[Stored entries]
⟨

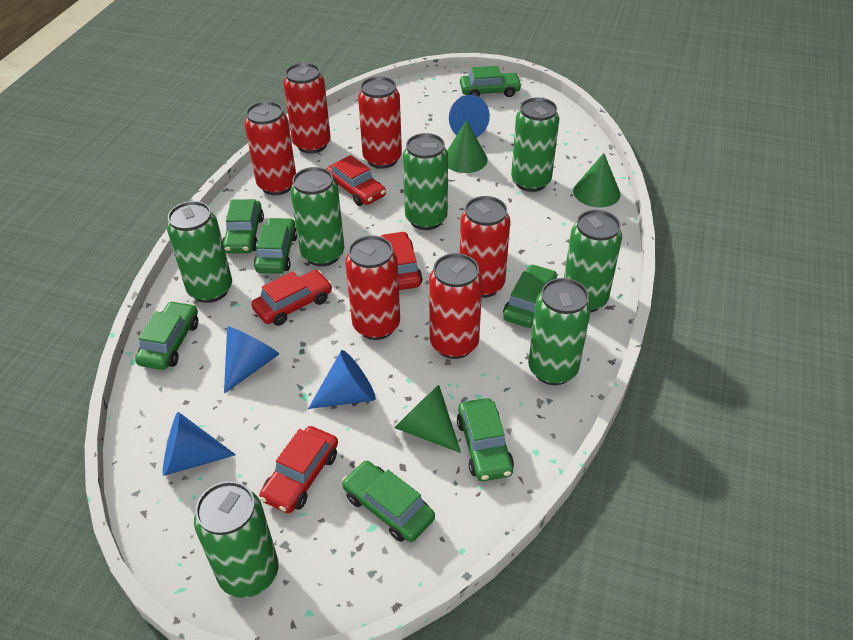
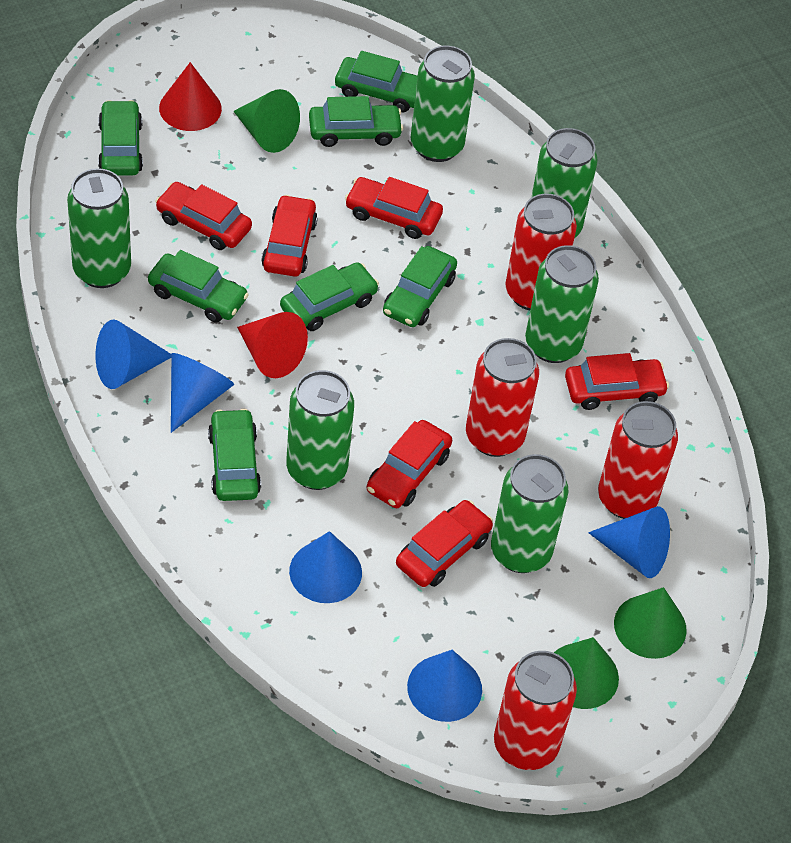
blue cone: 4 -> 5
green can: 7 -> 6
red can: 6 -> 4
red car: 4 -> 6
red cone: 0 -> 2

⟩

▸ **Work item**:
Write every entry again exactly as given, skipping the pictures.

▸ **Exercise output**:
blue cone: 4 -> 5
green can: 7 -> 6
red can: 6 -> 4
red car: 4 -> 6
red cone: 0 -> 2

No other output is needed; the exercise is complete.